**TASK TO COMPLETE:** Every line from the one with "camera: 70 degrees left, 35 degrees up" to the end of the data needs to be copied exactly, and no line before it.

**INPUT RECORDS:**
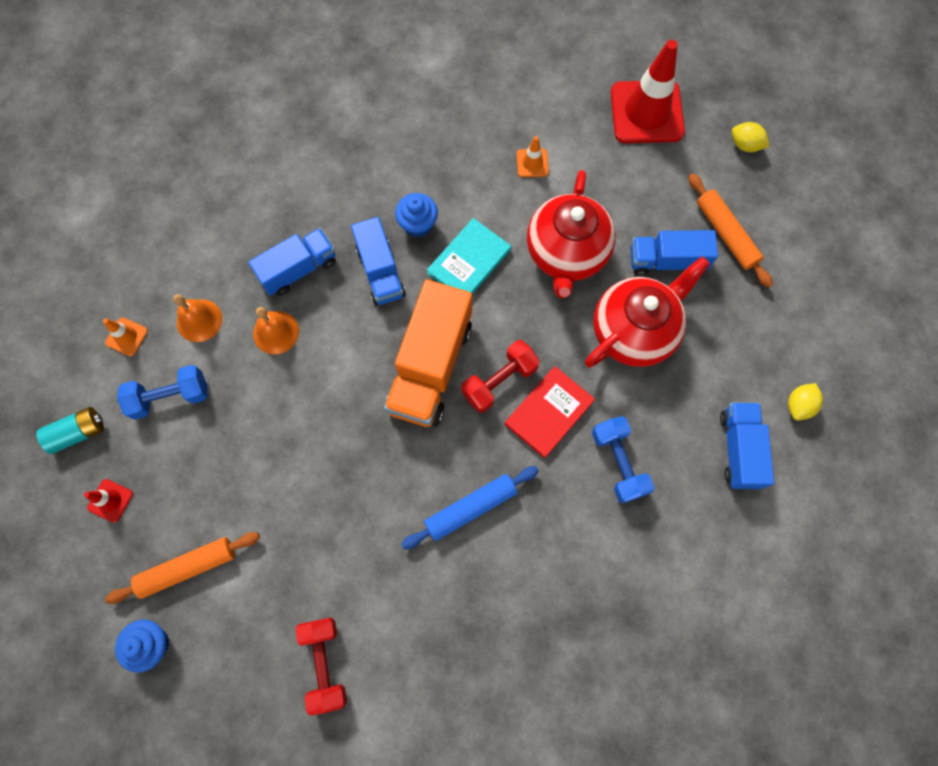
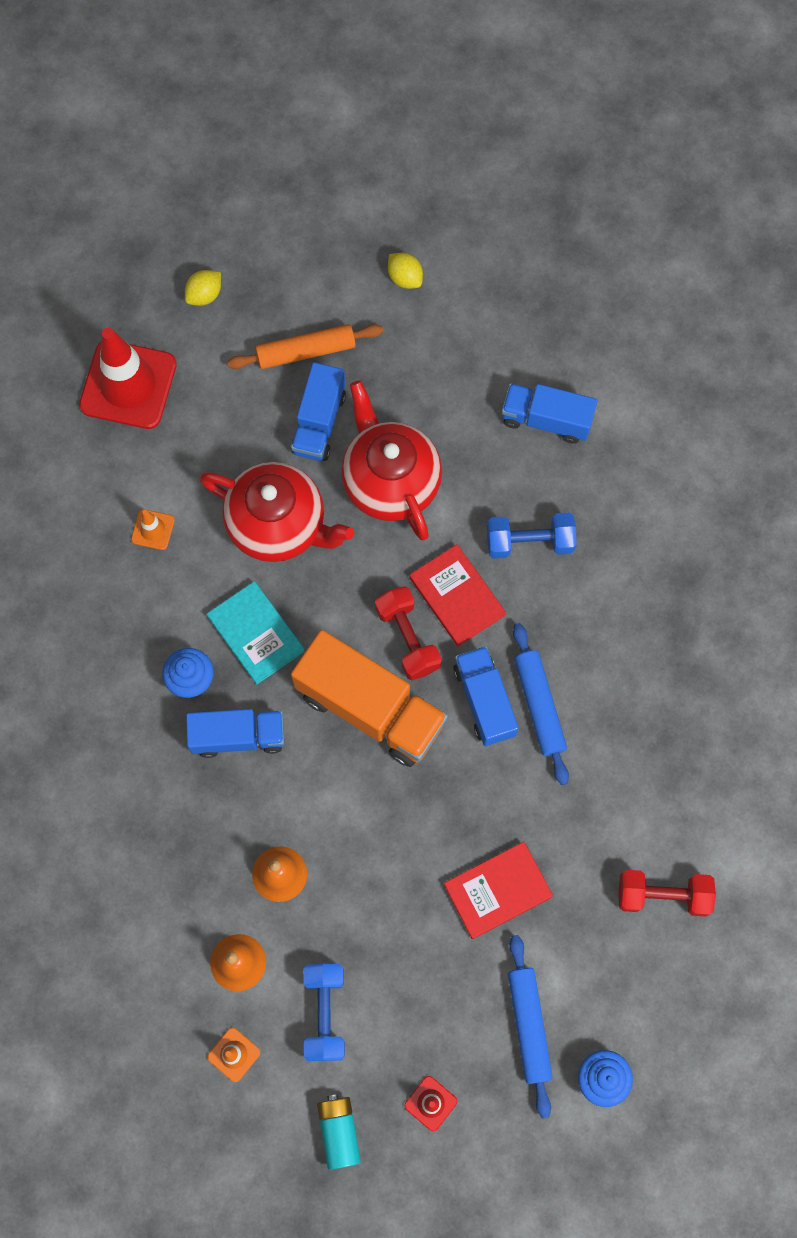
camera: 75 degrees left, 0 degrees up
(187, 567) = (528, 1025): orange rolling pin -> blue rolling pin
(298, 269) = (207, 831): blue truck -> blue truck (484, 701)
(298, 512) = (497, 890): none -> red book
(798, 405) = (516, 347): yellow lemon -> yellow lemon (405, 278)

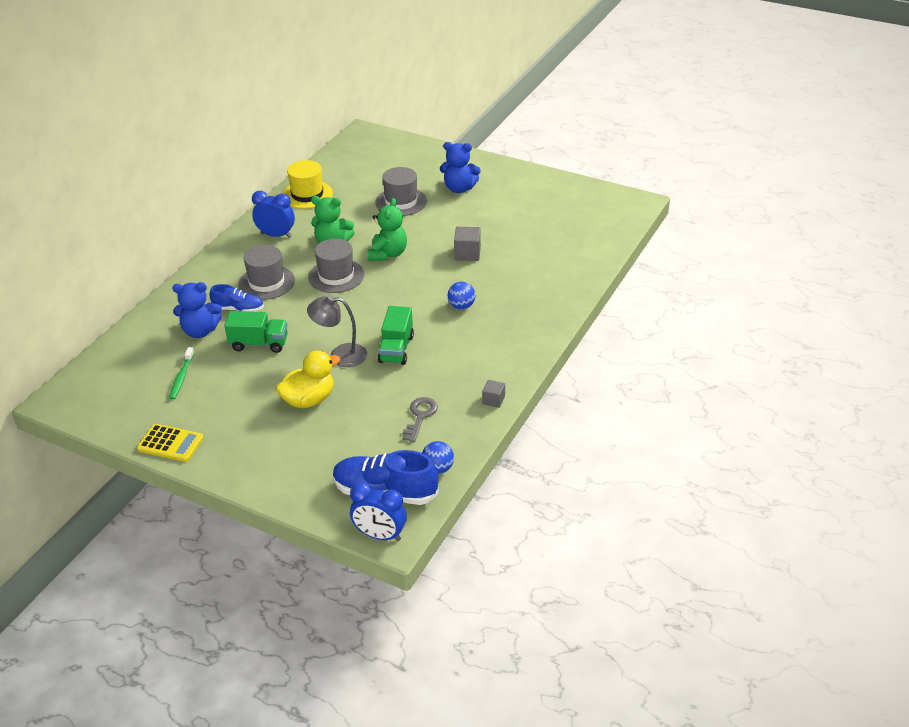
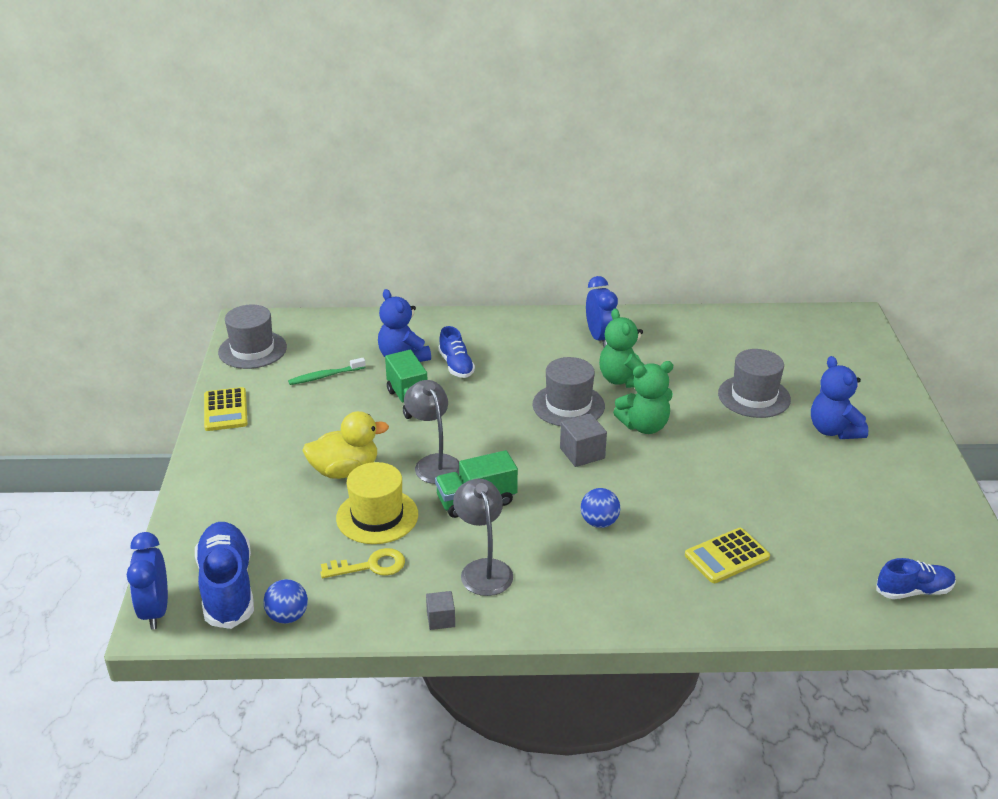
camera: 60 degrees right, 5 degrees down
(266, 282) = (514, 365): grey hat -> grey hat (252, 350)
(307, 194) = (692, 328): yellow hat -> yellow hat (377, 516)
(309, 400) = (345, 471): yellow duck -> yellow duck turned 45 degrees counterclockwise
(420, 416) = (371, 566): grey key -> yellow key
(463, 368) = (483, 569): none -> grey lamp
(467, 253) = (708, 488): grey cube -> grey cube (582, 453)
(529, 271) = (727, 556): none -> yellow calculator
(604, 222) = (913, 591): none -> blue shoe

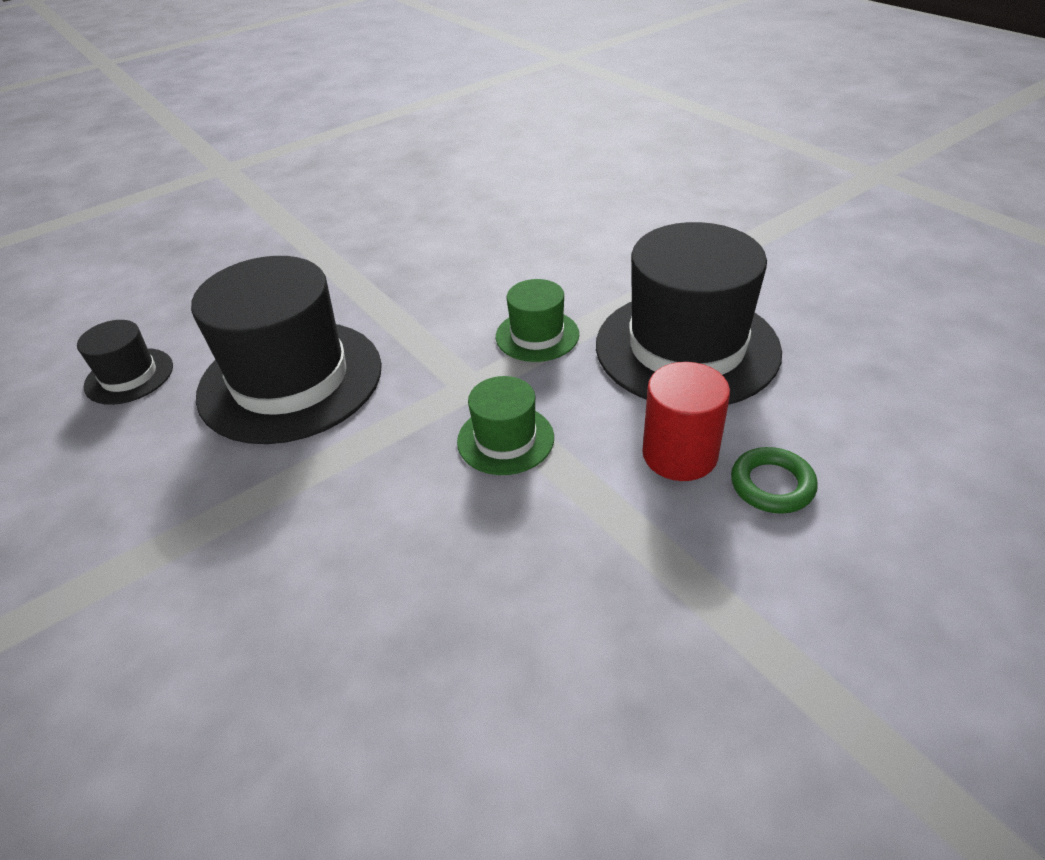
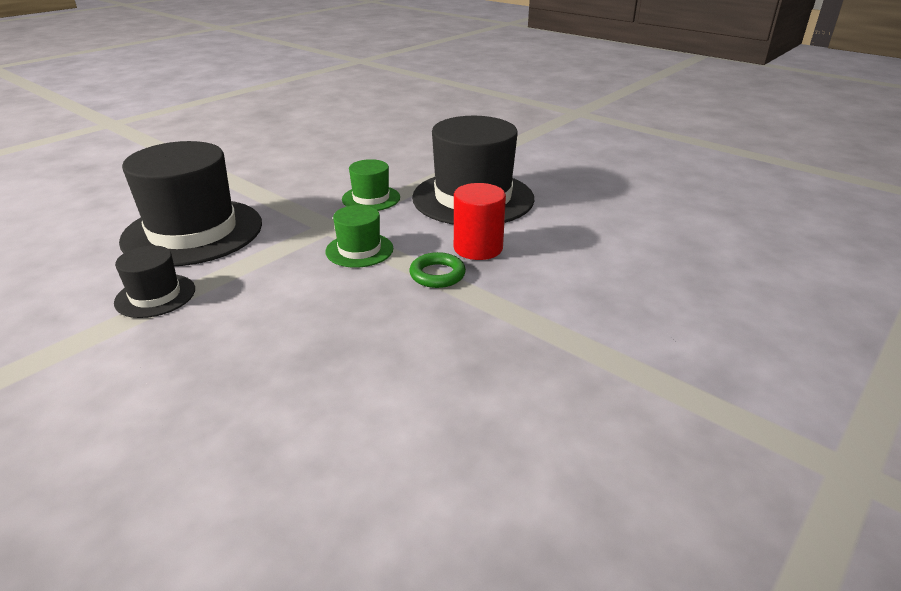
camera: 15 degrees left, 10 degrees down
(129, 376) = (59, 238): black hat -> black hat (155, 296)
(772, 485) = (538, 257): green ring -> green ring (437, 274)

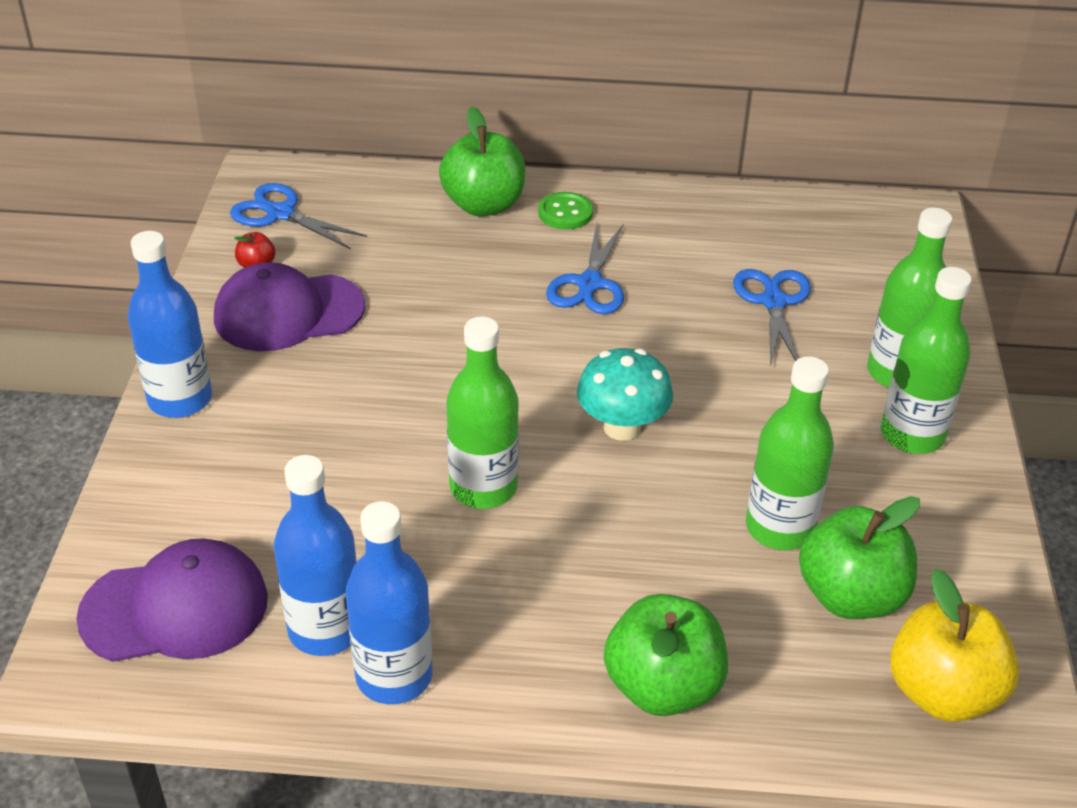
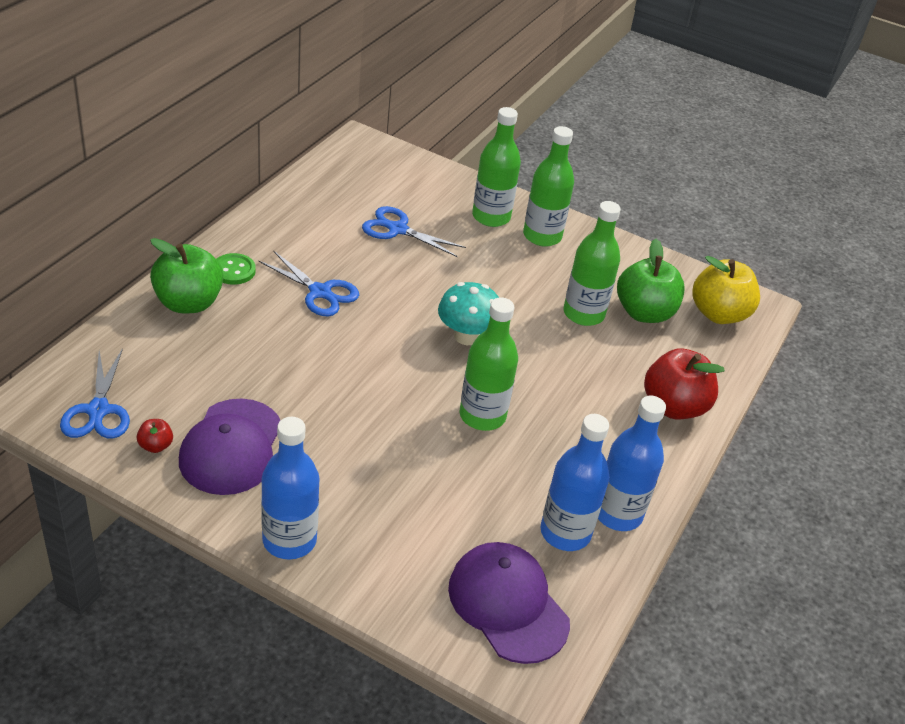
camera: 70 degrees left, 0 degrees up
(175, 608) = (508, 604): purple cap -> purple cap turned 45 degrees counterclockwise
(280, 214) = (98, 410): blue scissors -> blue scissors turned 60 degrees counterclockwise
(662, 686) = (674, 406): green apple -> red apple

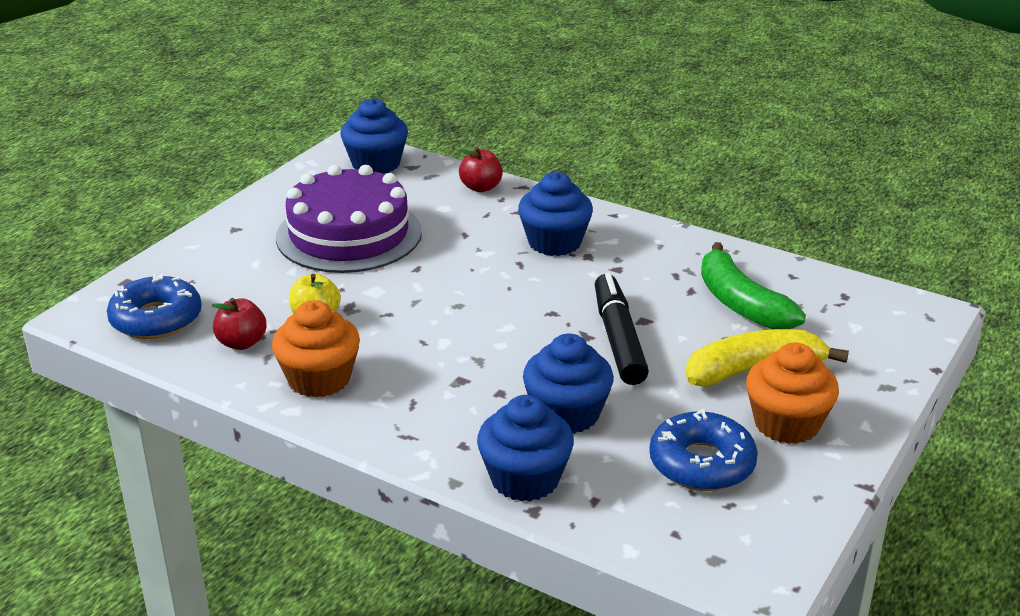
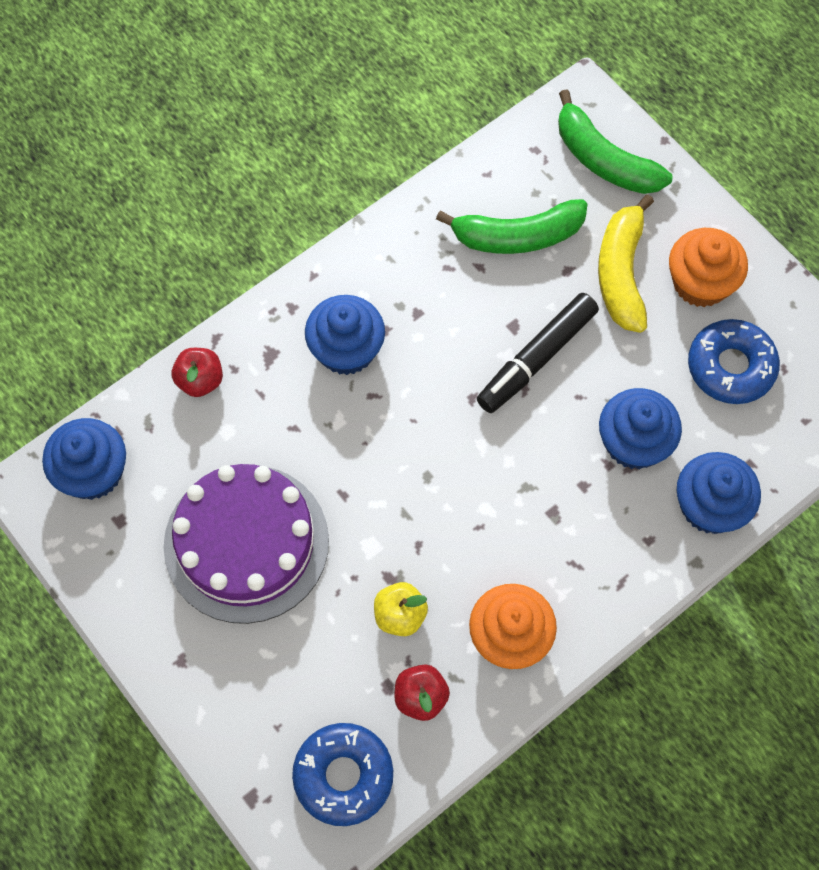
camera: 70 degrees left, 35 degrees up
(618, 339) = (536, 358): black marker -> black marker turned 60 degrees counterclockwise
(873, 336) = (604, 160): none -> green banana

**TASK SOLUTION:**
camera: 70 degrees left, 35 degrees up
(618, 339) = (536, 358): black marker -> black marker turned 60 degrees counterclockwise
(873, 336) = (604, 160): none -> green banana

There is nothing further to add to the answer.